**Brief**
Reproduce each of the items below word for word, leaving nothing out and changing nothing.

** Start Provided data **

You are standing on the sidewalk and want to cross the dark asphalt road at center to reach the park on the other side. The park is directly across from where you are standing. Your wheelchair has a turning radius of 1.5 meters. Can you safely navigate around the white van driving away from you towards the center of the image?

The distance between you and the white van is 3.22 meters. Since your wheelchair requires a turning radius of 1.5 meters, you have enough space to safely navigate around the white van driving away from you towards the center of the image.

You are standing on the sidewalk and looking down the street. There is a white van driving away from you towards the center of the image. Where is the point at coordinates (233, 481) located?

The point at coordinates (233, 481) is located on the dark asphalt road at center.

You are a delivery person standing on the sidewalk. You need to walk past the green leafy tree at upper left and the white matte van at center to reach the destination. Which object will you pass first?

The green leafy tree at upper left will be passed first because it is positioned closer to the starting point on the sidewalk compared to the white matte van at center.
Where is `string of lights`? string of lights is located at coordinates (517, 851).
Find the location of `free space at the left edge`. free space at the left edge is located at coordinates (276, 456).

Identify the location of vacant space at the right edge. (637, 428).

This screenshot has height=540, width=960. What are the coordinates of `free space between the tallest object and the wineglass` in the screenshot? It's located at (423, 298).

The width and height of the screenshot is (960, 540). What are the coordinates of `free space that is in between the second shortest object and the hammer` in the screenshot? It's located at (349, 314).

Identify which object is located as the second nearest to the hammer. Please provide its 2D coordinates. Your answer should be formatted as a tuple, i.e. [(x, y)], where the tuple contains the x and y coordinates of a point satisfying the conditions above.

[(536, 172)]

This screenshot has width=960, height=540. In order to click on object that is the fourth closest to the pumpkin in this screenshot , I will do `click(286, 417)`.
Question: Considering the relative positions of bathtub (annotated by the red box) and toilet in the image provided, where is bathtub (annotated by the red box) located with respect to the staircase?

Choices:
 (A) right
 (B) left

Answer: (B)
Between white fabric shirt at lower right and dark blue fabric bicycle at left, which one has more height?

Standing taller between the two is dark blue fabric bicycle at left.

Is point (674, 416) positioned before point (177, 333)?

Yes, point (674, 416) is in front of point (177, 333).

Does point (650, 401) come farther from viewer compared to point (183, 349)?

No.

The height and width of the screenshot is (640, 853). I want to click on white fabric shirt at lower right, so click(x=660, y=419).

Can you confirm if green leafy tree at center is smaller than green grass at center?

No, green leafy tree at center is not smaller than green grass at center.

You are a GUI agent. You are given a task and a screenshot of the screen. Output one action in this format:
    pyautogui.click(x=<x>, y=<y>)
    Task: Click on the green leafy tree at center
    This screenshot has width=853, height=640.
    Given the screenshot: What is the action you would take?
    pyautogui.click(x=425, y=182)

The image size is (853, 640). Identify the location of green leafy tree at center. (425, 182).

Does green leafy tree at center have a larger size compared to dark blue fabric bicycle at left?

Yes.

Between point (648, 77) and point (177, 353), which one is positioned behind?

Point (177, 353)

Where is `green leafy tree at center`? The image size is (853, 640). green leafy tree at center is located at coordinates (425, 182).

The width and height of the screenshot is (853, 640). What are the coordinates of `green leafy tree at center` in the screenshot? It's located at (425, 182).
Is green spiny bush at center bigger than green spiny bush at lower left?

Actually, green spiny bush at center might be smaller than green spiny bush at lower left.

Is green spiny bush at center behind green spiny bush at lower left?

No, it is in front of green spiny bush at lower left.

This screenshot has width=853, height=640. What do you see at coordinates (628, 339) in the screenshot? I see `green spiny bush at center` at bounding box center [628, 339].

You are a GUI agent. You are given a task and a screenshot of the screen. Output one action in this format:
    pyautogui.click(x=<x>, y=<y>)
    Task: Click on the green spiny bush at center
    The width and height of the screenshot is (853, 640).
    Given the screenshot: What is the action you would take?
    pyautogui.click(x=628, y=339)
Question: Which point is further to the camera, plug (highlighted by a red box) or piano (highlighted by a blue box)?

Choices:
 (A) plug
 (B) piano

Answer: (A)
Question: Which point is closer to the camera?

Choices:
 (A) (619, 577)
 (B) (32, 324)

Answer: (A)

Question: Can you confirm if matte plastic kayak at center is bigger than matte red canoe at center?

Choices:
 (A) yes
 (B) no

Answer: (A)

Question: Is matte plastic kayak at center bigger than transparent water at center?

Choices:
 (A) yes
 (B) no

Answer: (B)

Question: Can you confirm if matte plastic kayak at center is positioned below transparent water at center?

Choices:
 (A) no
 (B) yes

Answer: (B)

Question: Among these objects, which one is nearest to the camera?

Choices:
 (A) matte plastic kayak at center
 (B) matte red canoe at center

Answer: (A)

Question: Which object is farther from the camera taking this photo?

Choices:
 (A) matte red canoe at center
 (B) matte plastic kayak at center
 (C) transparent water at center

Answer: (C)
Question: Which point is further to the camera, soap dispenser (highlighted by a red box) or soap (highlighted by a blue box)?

** End Provided data **

**Problem solution**
You are standing on the sidewalk and want to cross the dark asphalt road at center to reach the park on the other side. The park is directly across from where you are standing. Your wheelchair has a turning radius of 1.5 meters. Can you safely navigate around the white van driving away from you towards the center of the image?

The distance between you and the white van is 3.22 meters. Since your wheelchair requires a turning radius of 1.5 meters, you have enough space to safely navigate around the white van driving away from you towards the center of the image.

You are standing on the sidewalk and looking down the street. There is a white van driving away from you towards the center of the image. Where is the point at coordinates (233, 481) located?

The point at coordinates (233, 481) is located on the dark asphalt road at center.

You are a delivery person standing on the sidewalk. You need to walk past the green leafy tree at upper left and the white matte van at center to reach the destination. Which object will you pass first?

The green leafy tree at upper left will be passed first because it is positioned closer to the starting point on the sidewalk compared to the white matte van at center.
Where is `string of lights`? string of lights is located at coordinates (517, 851).
Find the location of `free space at the left edge`. free space at the left edge is located at coordinates (276, 456).

Identify the location of vacant space at the right edge. (637, 428).

This screenshot has height=540, width=960. What are the coordinates of `free space between the tallest object and the wineglass` in the screenshot? It's located at (423, 298).

The width and height of the screenshot is (960, 540). What are the coordinates of `free space that is in between the second shortest object and the hammer` in the screenshot? It's located at (349, 314).

Identify which object is located as the second nearest to the hammer. Please provide its 2D coordinates. Your answer should be formatted as a tuple, i.e. [(x, y)], where the tuple contains the x and y coordinates of a point satisfying the conditions above.

[(536, 172)]

This screenshot has width=960, height=540. In order to click on object that is the fourth closest to the pumpkin in this screenshot , I will do `click(286, 417)`.
Question: Considering the relative positions of bathtub (annotated by the red box) and toilet in the image provided, where is bathtub (annotated by the red box) located with respect to the staircase?

Choices:
 (A) right
 (B) left

Answer: (B)
Between white fabric shirt at lower right and dark blue fabric bicycle at left, which one has more height?

Standing taller between the two is dark blue fabric bicycle at left.

Is point (674, 416) positioned before point (177, 333)?

Yes, point (674, 416) is in front of point (177, 333).

Does point (650, 401) come farther from viewer compared to point (183, 349)?

No.

The height and width of the screenshot is (640, 853). I want to click on white fabric shirt at lower right, so click(x=660, y=419).

Can you confirm if green leafy tree at center is smaller than green grass at center?

No, green leafy tree at center is not smaller than green grass at center.

You are a GUI agent. You are given a task and a screenshot of the screen. Output one action in this format:
    pyautogui.click(x=<x>, y=<y>)
    Task: Click on the green leafy tree at center
    This screenshot has width=853, height=640.
    Given the screenshot: What is the action you would take?
    pyautogui.click(x=425, y=182)

The image size is (853, 640). Identify the location of green leafy tree at center. (425, 182).

Does green leafy tree at center have a larger size compared to dark blue fabric bicycle at left?

Yes.

Between point (648, 77) and point (177, 353), which one is positioned behind?

Point (177, 353)

Where is `green leafy tree at center`? The image size is (853, 640). green leafy tree at center is located at coordinates (425, 182).

The width and height of the screenshot is (853, 640). What are the coordinates of `green leafy tree at center` in the screenshot? It's located at (425, 182).
Is green spiny bush at center bigger than green spiny bush at lower left?

Actually, green spiny bush at center might be smaller than green spiny bush at lower left.

Is green spiny bush at center behind green spiny bush at lower left?

No, it is in front of green spiny bush at lower left.

This screenshot has width=853, height=640. What do you see at coordinates (628, 339) in the screenshot? I see `green spiny bush at center` at bounding box center [628, 339].

You are a GUI agent. You are given a task and a screenshot of the screen. Output one action in this format:
    pyautogui.click(x=<x>, y=<y>)
    Task: Click on the green spiny bush at center
    The width and height of the screenshot is (853, 640).
    Given the screenshot: What is the action you would take?
    pyautogui.click(x=628, y=339)
Question: Which point is further to the camera, plug (highlighted by a red box) or piano (highlighted by a blue box)?

Choices:
 (A) plug
 (B) piano

Answer: (A)
Question: Which point is closer to the camera?

Choices:
 (A) (619, 577)
 (B) (32, 324)

Answer: (A)

Question: Can you confirm if matte plastic kayak at center is bigger than matte red canoe at center?

Choices:
 (A) yes
 (B) no

Answer: (A)

Question: Is matte plastic kayak at center bigger than transparent water at center?

Choices:
 (A) yes
 (B) no

Answer: (B)

Question: Can you confirm if matte plastic kayak at center is positioned below transparent water at center?

Choices:
 (A) no
 (B) yes

Answer: (B)

Question: Among these objects, which one is nearest to the camera?

Choices:
 (A) matte plastic kayak at center
 (B) matte red canoe at center

Answer: (A)

Question: Which object is farther from the camera taking this photo?

Choices:
 (A) matte red canoe at center
 (B) matte plastic kayak at center
 (C) transparent water at center

Answer: (C)
Question: Which point is further to the camera, soap dispenser (highlighted by a red box) or soap (highlighted by a blue box)?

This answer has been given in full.